Below are records; reproduce exactly the lines from the first through the one containing "(594, 247) = (603, 261): blue".

Exercise inputs START

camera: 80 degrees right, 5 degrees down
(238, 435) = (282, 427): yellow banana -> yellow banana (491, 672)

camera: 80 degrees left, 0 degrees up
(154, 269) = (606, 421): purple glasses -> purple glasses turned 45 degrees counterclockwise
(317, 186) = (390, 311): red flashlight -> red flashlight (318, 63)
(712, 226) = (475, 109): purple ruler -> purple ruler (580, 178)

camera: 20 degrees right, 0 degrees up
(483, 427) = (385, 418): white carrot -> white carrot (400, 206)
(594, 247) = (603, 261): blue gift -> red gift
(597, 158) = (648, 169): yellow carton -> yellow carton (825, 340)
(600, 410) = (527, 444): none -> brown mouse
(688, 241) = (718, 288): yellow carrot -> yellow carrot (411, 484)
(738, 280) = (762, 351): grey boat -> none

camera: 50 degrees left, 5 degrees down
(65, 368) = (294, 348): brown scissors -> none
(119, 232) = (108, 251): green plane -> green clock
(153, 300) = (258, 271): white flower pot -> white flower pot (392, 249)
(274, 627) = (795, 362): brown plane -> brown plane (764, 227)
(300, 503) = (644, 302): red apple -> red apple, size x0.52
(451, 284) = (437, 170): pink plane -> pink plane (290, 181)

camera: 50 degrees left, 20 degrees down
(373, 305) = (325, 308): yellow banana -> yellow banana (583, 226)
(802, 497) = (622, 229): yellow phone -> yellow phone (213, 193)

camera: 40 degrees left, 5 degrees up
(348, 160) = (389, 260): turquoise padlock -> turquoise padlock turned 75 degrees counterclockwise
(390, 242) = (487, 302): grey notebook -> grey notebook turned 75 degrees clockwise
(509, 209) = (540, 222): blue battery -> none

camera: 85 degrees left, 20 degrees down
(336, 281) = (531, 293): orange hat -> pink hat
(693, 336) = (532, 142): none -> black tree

Exercise inputs END

Task output.
camera: 80 degrees right, 5 degrees down
(238, 435) = (282, 427): yellow banana -> yellow banana (491, 672)

camera: 80 degrees left, 0 degrees up
(154, 269) = (606, 421): purple glasses -> purple glasses turned 45 degrees counterclockwise
(317, 186) = (390, 311): red flashlight -> red flashlight (318, 63)
(712, 226) = (475, 109): purple ruler -> purple ruler (580, 178)

camera: 20 degrees right, 0 degrees up
(483, 427) = (385, 418): white carrot -> white carrot (400, 206)
(594, 247) = (603, 261): blue gift -> red gift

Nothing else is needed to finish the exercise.